Problem to solve: Pictures aside, can you reproduce the records word for word?

Provided data:
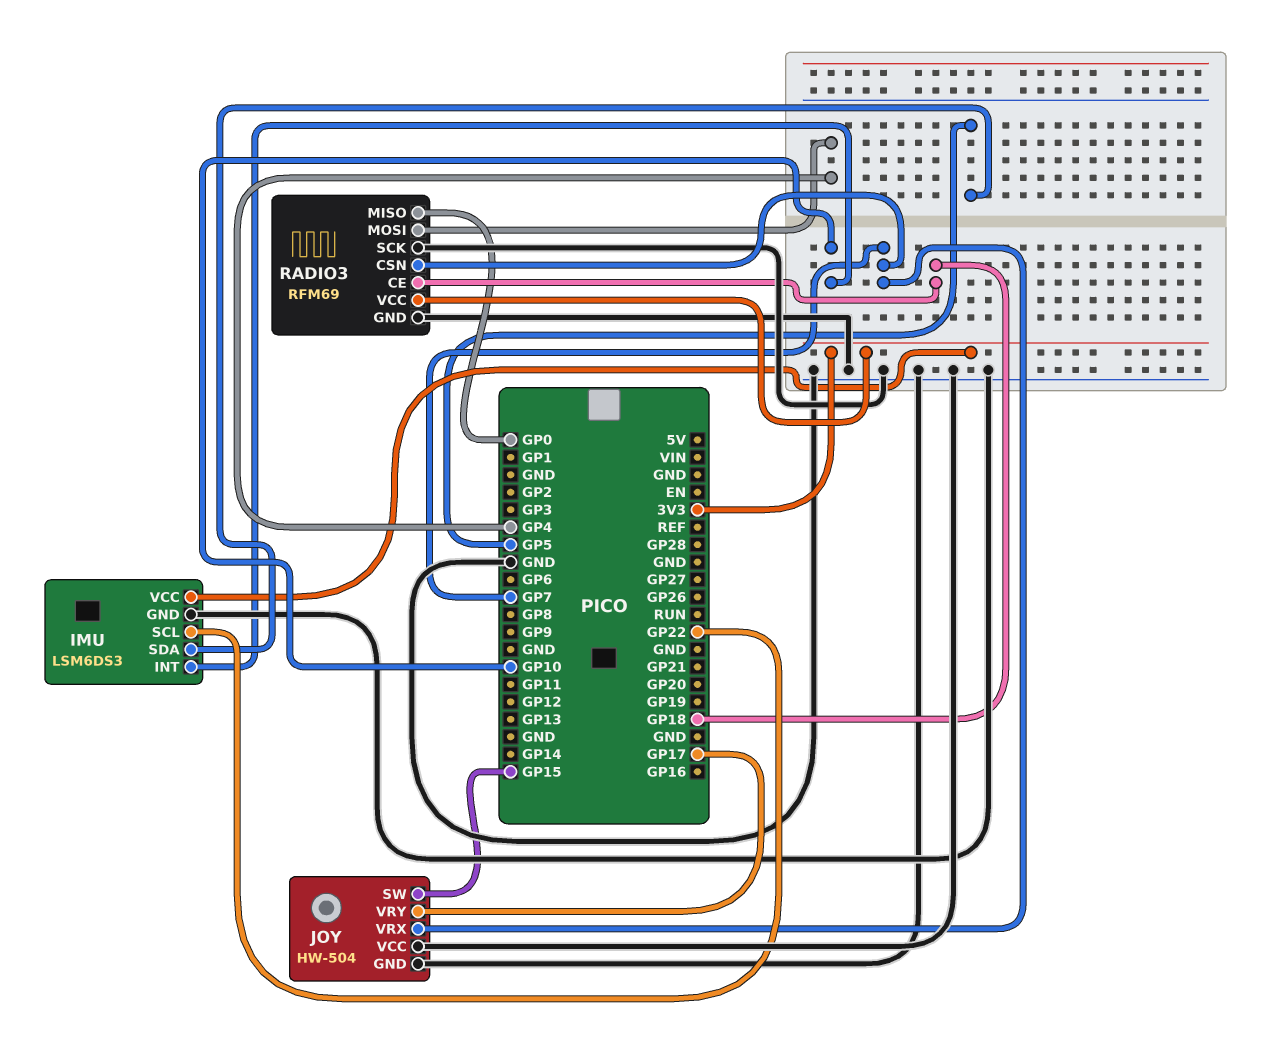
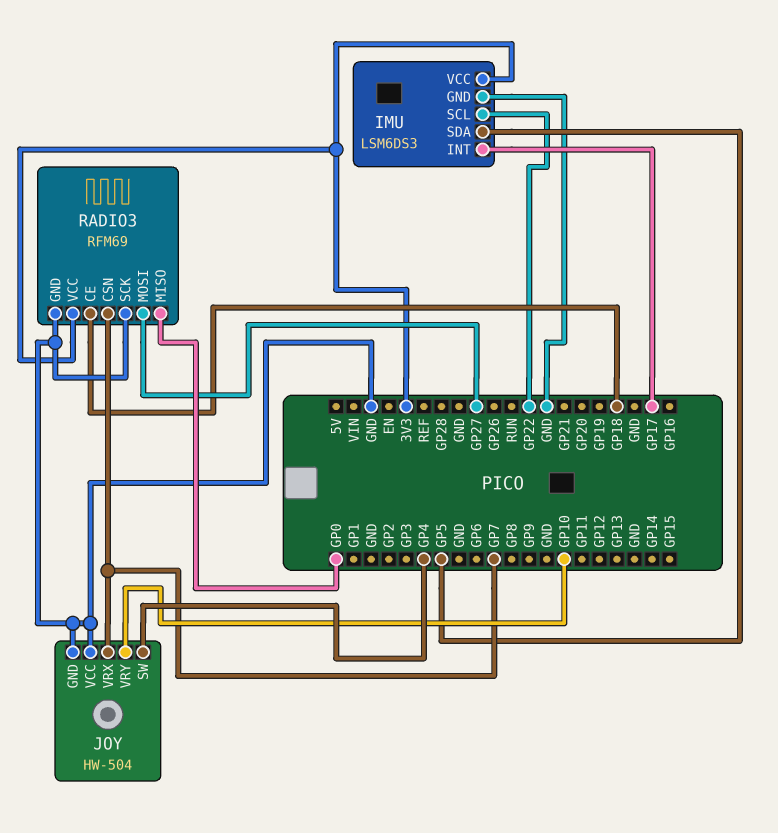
IMU pin INT: GP10 -> GP17
JOY pin SW: GP15 -> GP4
JOY pin VRY: GP17 -> GP10
RADIO3 pin MOSI: GP4 -> GP27

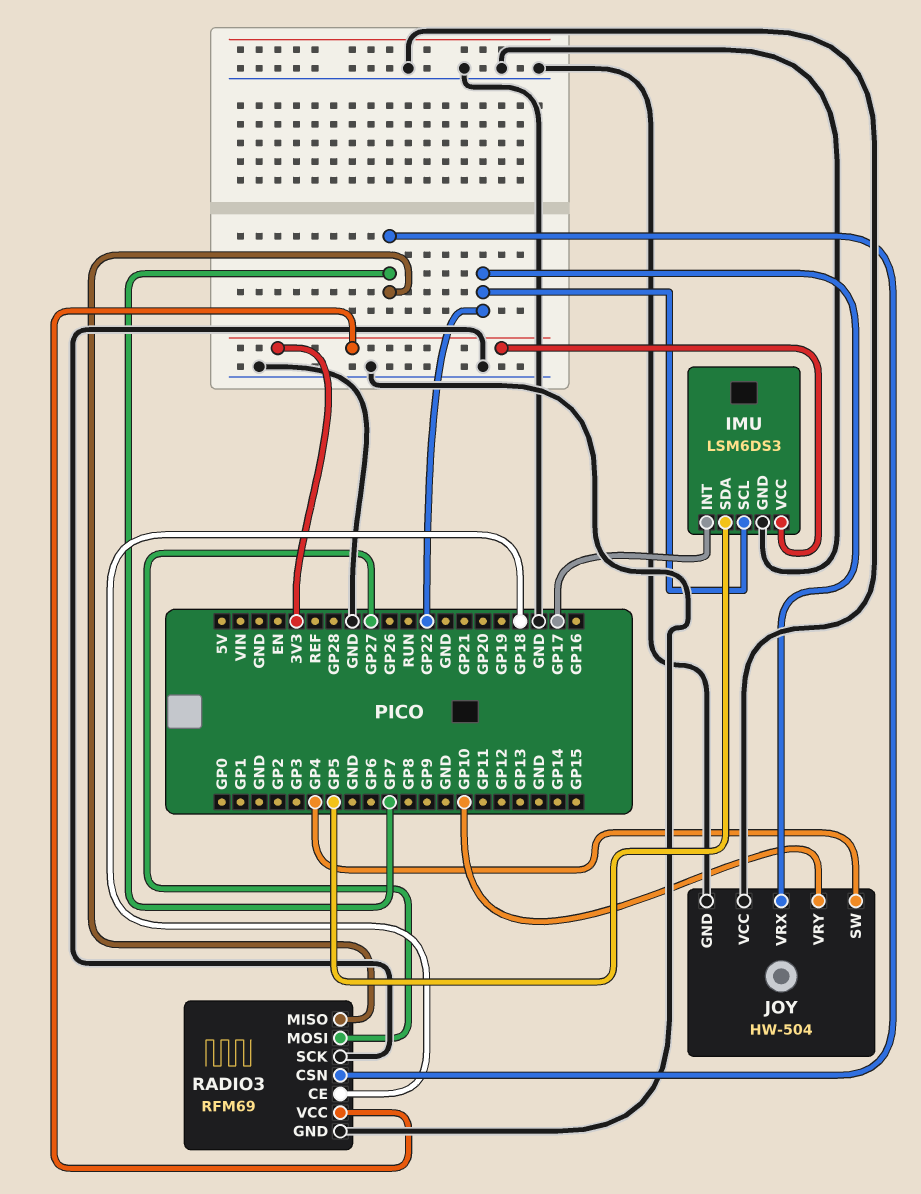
JOY pin VRX: GP7 -> GP22
RADIO3 pin MISO: GP0 -> GP7

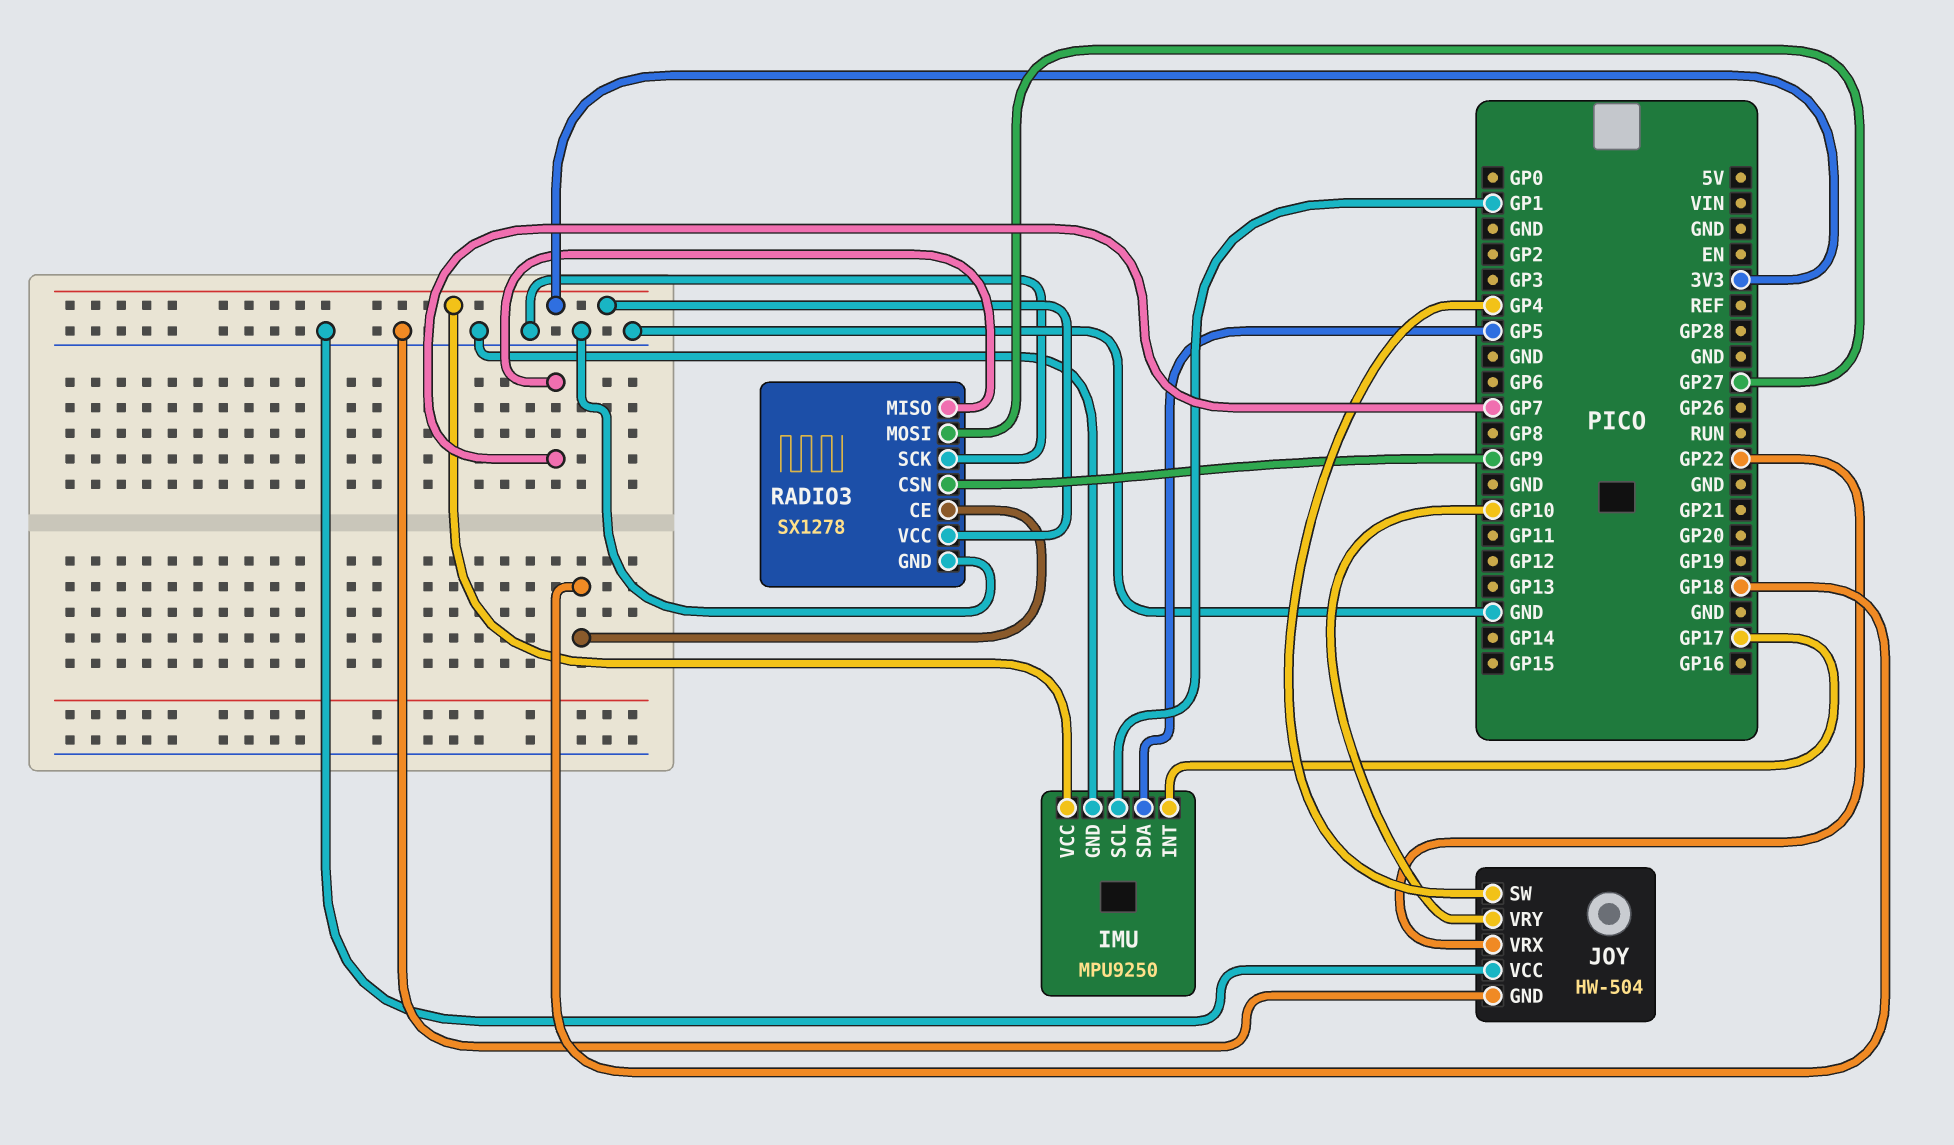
IMU: LSM6DS3 -> MPU9250
IMU pin SCL: GP22 -> GP1
RADIO3: RFM69 -> SX1278
RADIO3 pin CSN: GP7 -> GP9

Result:
IMU pin INT: GP10 -> GP17
JOY pin SW: GP15 -> GP4
JOY pin VRY: GP17 -> GP10
RADIO3 pin MOSI: GP4 -> GP27

JOY pin VRX: GP7 -> GP22
RADIO3 pin MISO: GP0 -> GP7

IMU: LSM6DS3 -> MPU9250
IMU pin SCL: GP22 -> GP1
RADIO3: RFM69 -> SX1278
RADIO3 pin CSN: GP7 -> GP9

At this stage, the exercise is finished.